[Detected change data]
★ ★ ★ ★

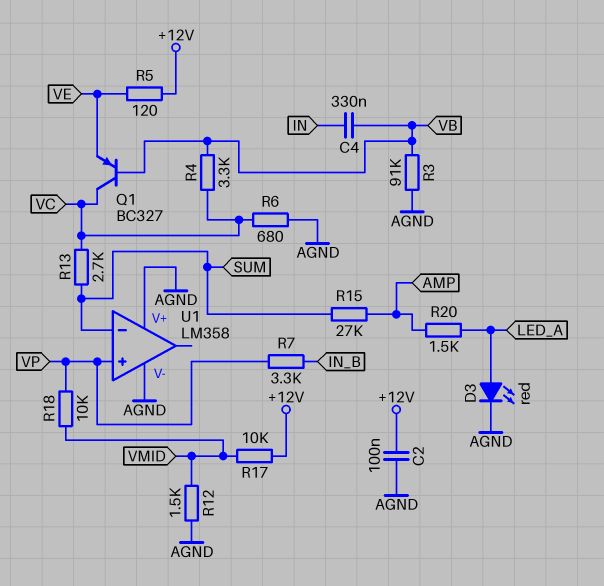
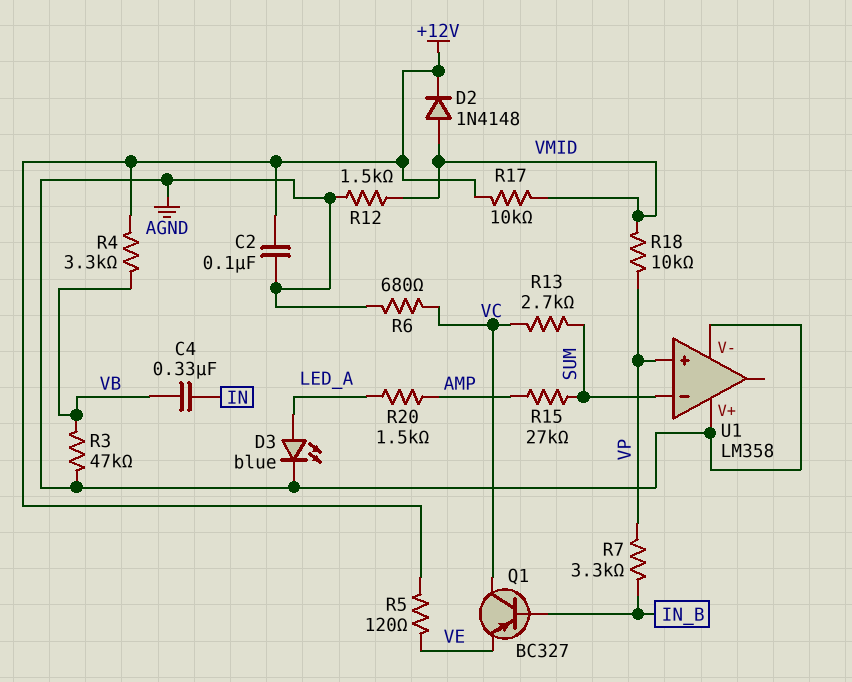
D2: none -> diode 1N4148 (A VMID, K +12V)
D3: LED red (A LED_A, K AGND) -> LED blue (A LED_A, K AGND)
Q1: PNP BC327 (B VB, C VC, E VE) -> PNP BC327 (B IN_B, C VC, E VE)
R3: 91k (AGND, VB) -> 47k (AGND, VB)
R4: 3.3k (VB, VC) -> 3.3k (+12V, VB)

★ ★ ★ ★

- _TASK REQUIREMENTS_: Count, in the records above, the lines that contain the word "AGND"; the answer is that number alone.

- _ANSWER SECTION_: 2